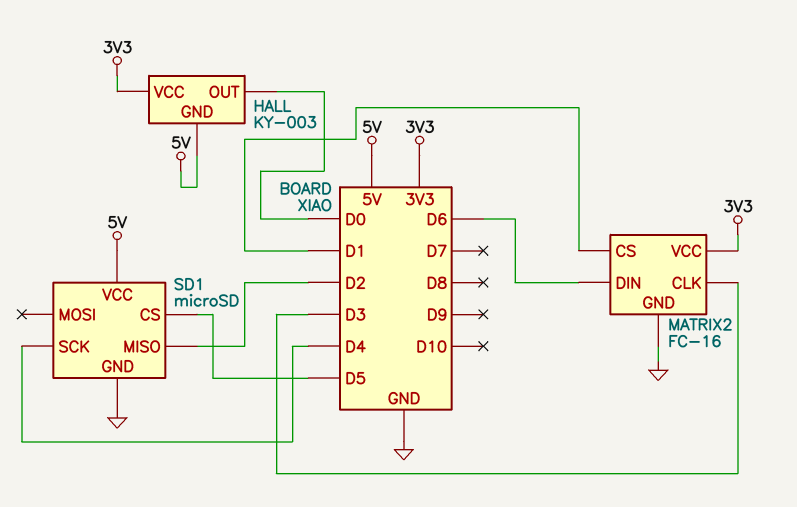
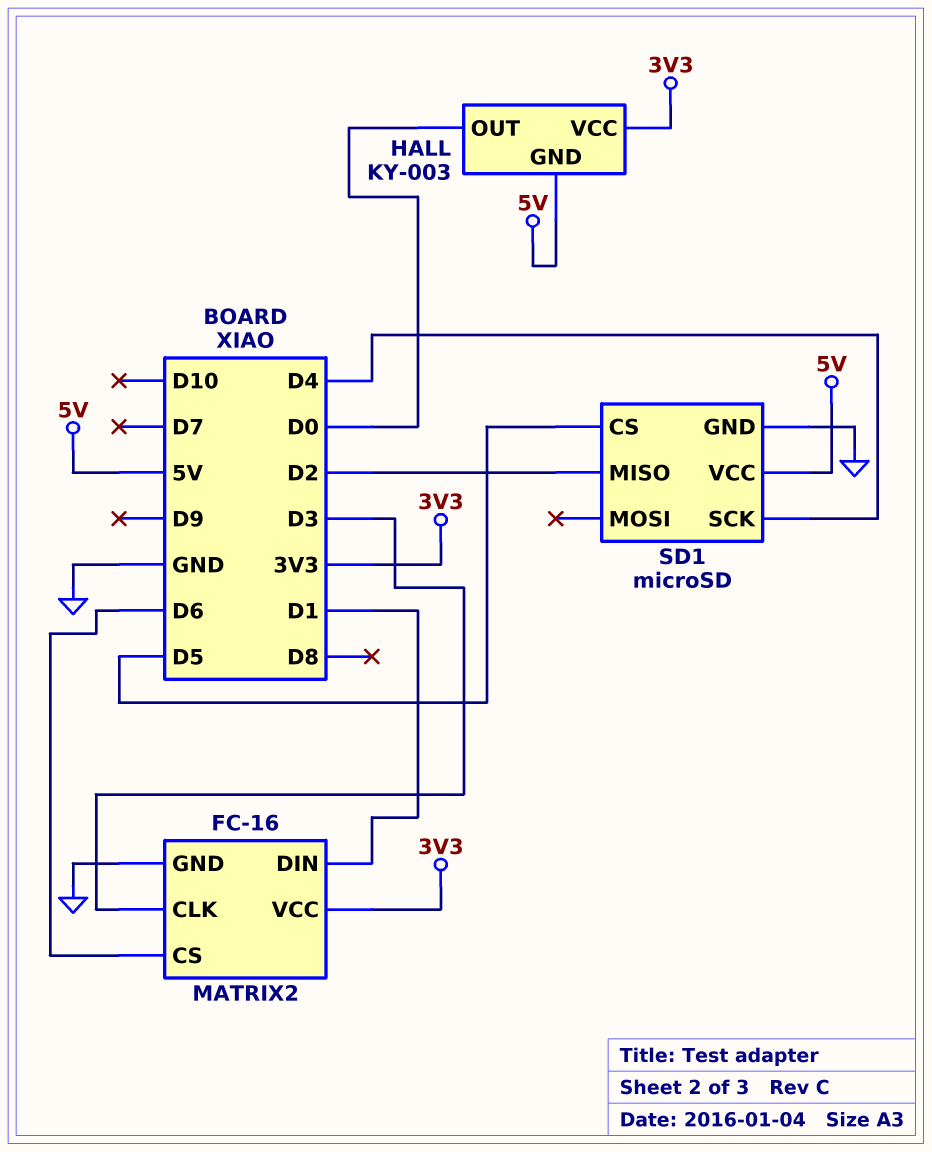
MATRIX2 pin CS: D1 -> D6
MATRIX2 pin DIN: D6 -> D1

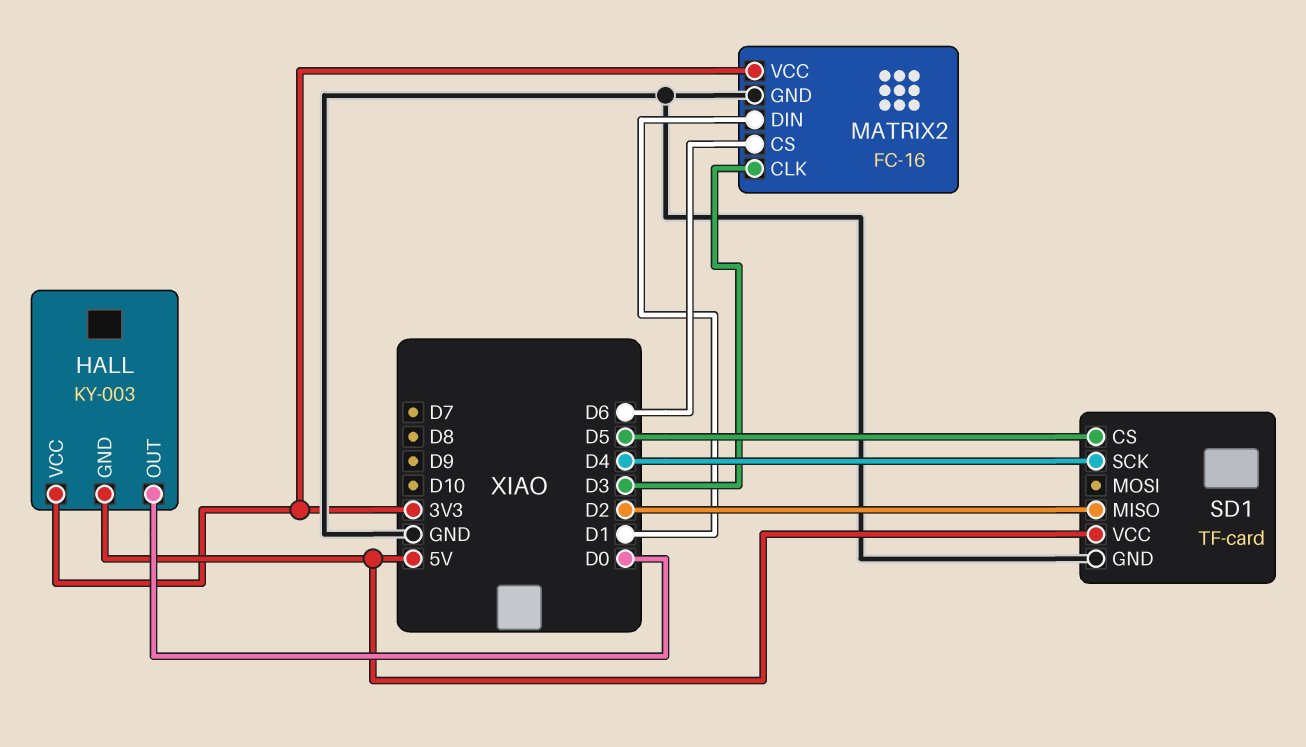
SD1: microSD -> TF-card

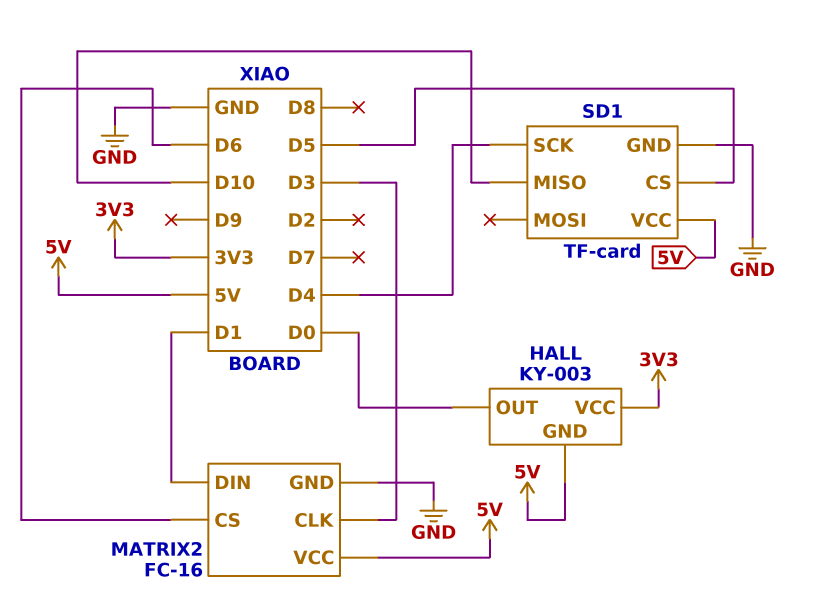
MATRIX2 pin VCC: 3V3 -> 5V
SD1 pin MISO: D2 -> D10

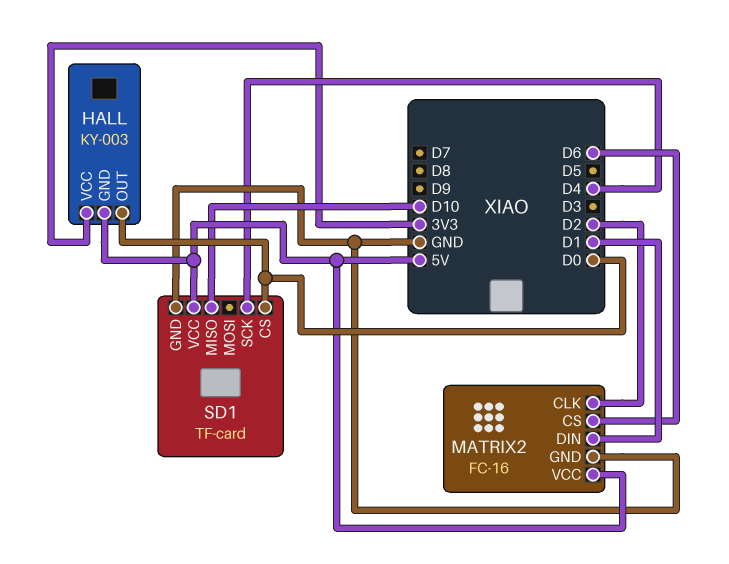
MATRIX2 pin CLK: D3 -> D2
SD1 pin CS: D5 -> D0

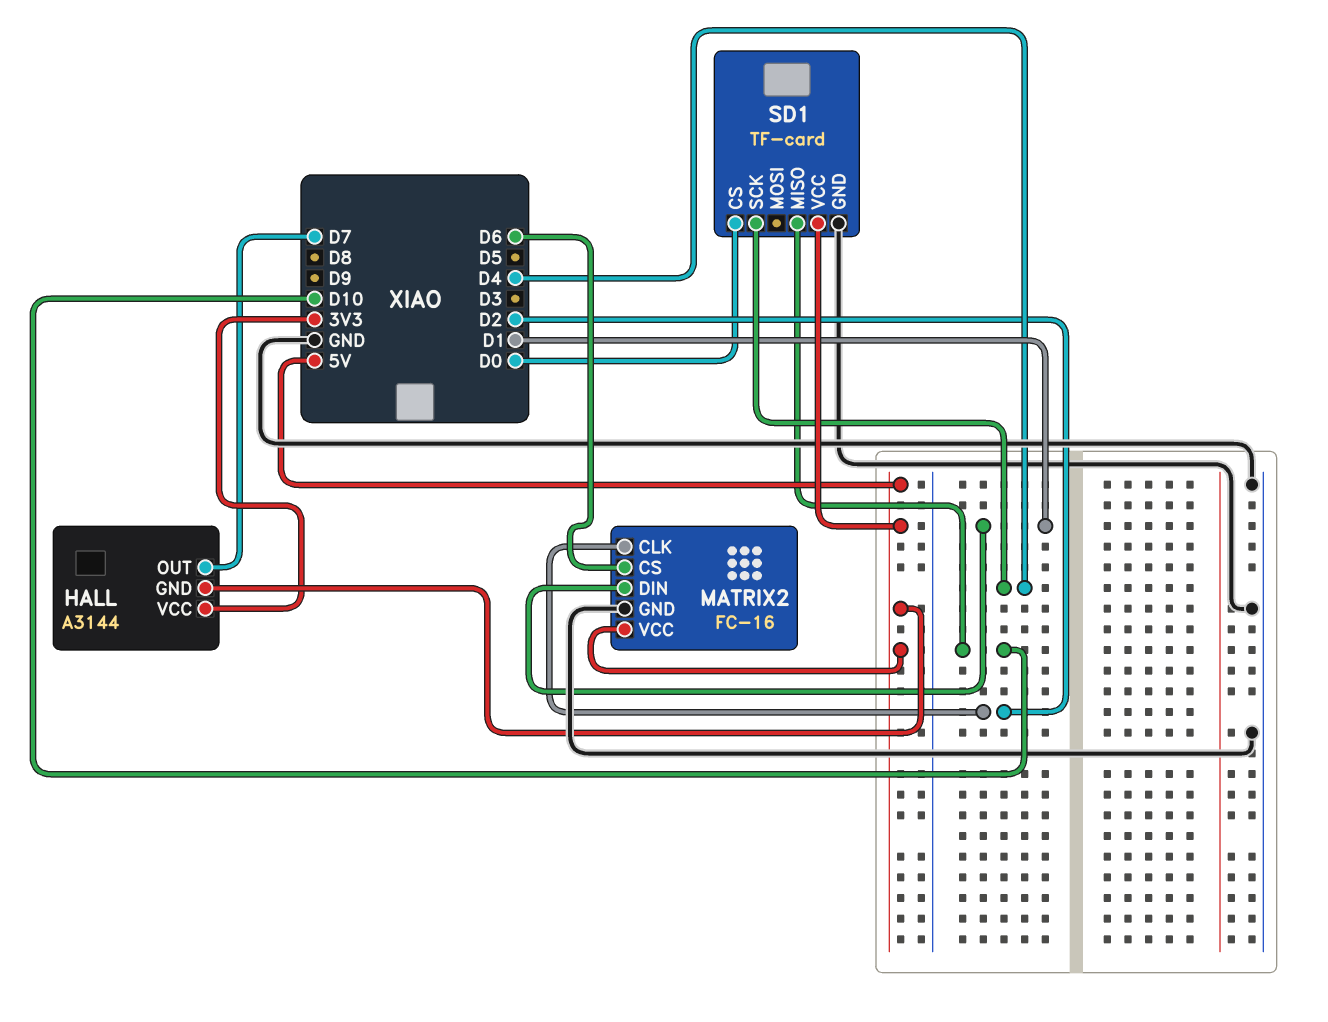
HALL: KY-003 -> A3144
HALL pin OUT: D0 -> D7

> REQUIREMENT
Restate the preceding entries in full, word for word, with the pictures removed.

> WRITTEN SOLUTION
MATRIX2 pin CS: D1 -> D6
MATRIX2 pin DIN: D6 -> D1

SD1: microSD -> TF-card

MATRIX2 pin VCC: 3V3 -> 5V
SD1 pin MISO: D2 -> D10

MATRIX2 pin CLK: D3 -> D2
SD1 pin CS: D5 -> D0

HALL: KY-003 -> A3144
HALL pin OUT: D0 -> D7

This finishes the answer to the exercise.